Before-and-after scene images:
────────────────────────────────────────
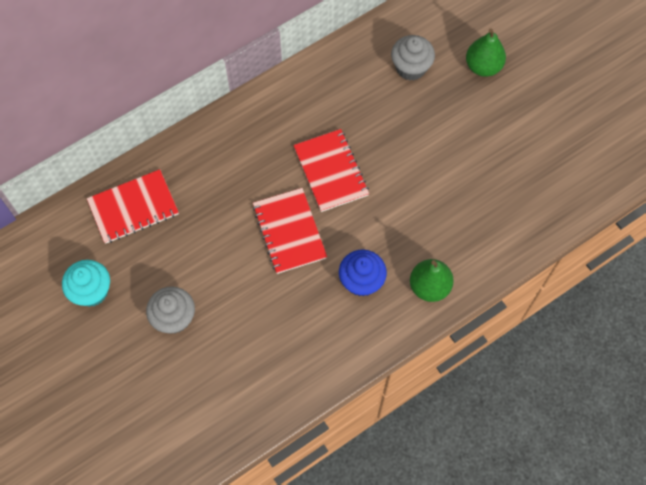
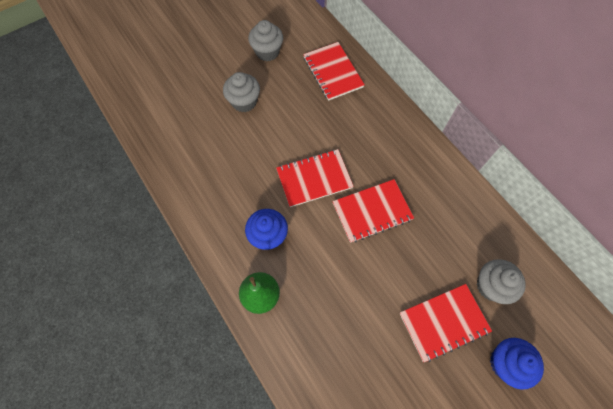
camera: 90 degrees right, 0 degrees up
(92, 291) = (267, 52): turquoise cupcake -> grey cupcake
(448, 113) = (443, 322): none -> red notebook
(483, 66) = (505, 363): green pear -> blue cupcake

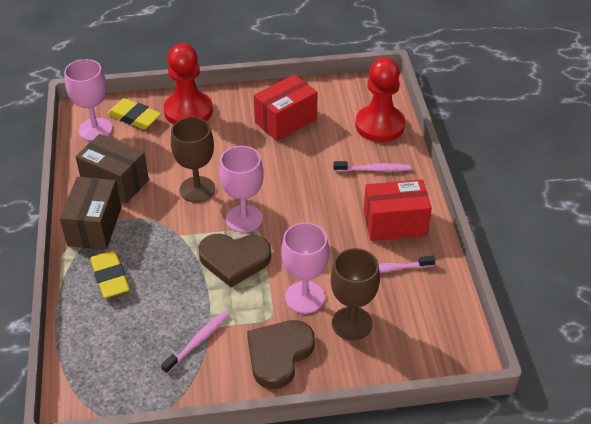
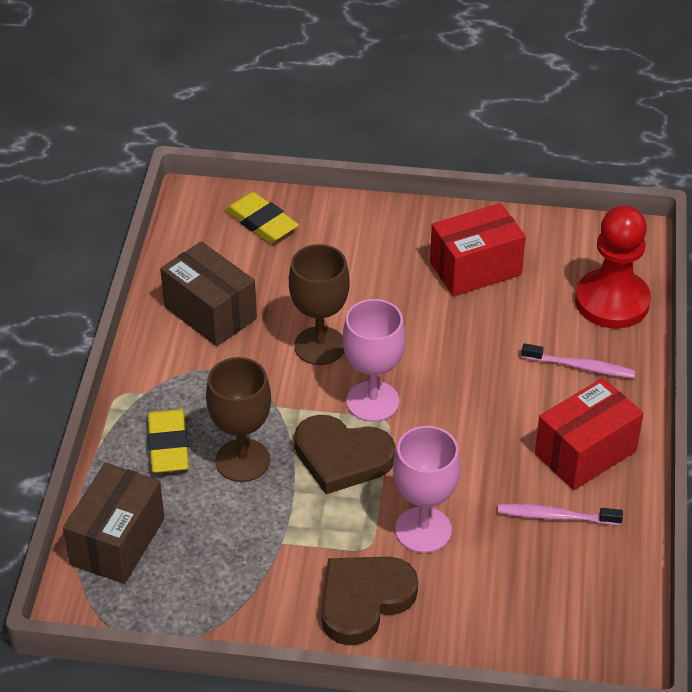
camera: 15 degrees right, 0 degrees up
(94, 226) = (166, 370): brown box -> brown box (118, 541)
(95, 129) = (202, 230): pink goblet -> none
(188, 111) = (340, 227): red pawn -> none
(198, 341) = (261, 558): pink toothbrush -> none
(352, 323) = (477, 580): brown goblet -> brown goblet (242, 460)
(395, 223) = (585, 452): red box -> red box turned 45 degrees counterclockwise

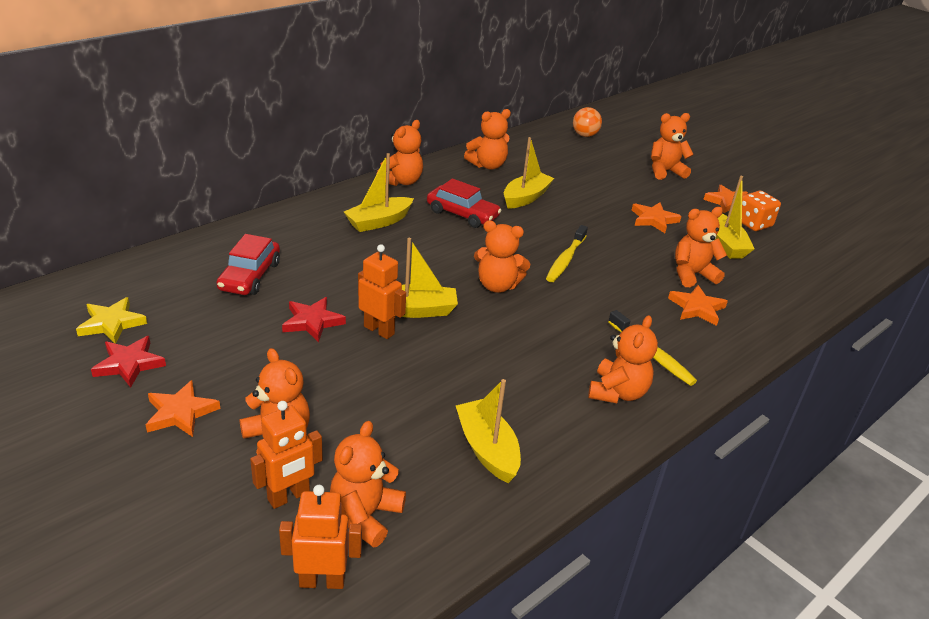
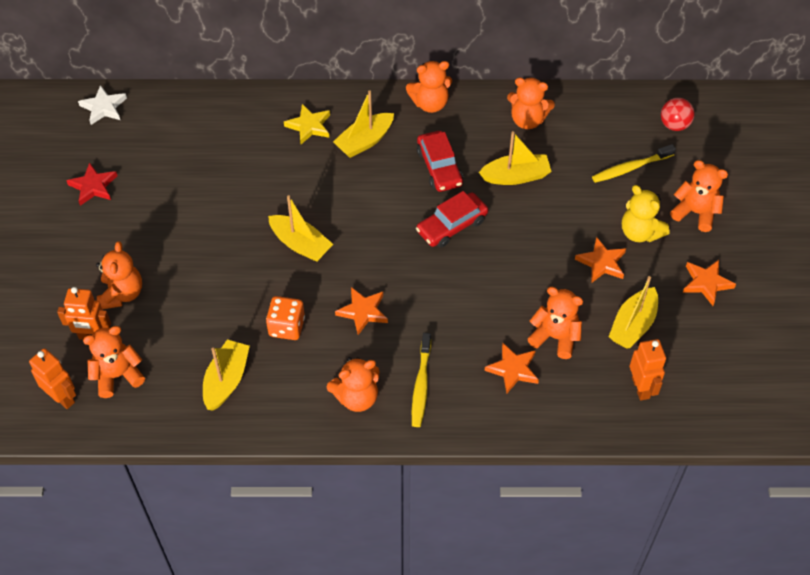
camera: 45 degrees right, 20 degrees up
(67, 297) = (103, 107): none -> white star
(111, 323) = (110, 146): yellow star -> yellow star (309, 126)
(180, 413) = (89, 241): orange star -> orange star (363, 312)
(250, 276) = (224, 149): red car -> red car (452, 226)
(312, 322) = (224, 214): red star -> none
(379, 222) = (364, 141): yellow boat -> yellow boat turned 45 degrees counterclockwise
(379, 330) = (259, 247): orange robot -> orange robot (641, 388)
(497, 285) = (383, 256): orange teddy bear -> none
(565, 260) = (466, 261): yellow toothbrush -> yellow toothbrush (630, 168)
(585, 135) = (674, 125): orange ball -> red ball
(650, 194) = (640, 232): none -> yellow teddy bear
(753, 224) = (695, 320): orange dice -> orange dice (286, 327)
────────────────────────────────────────
*Task requirements*. Please return every line of the records above that contains the word "bear".

*Exercise result*.
(497, 285) = (383, 256): orange teddy bear -> none
(650, 194) = (640, 232): none -> yellow teddy bear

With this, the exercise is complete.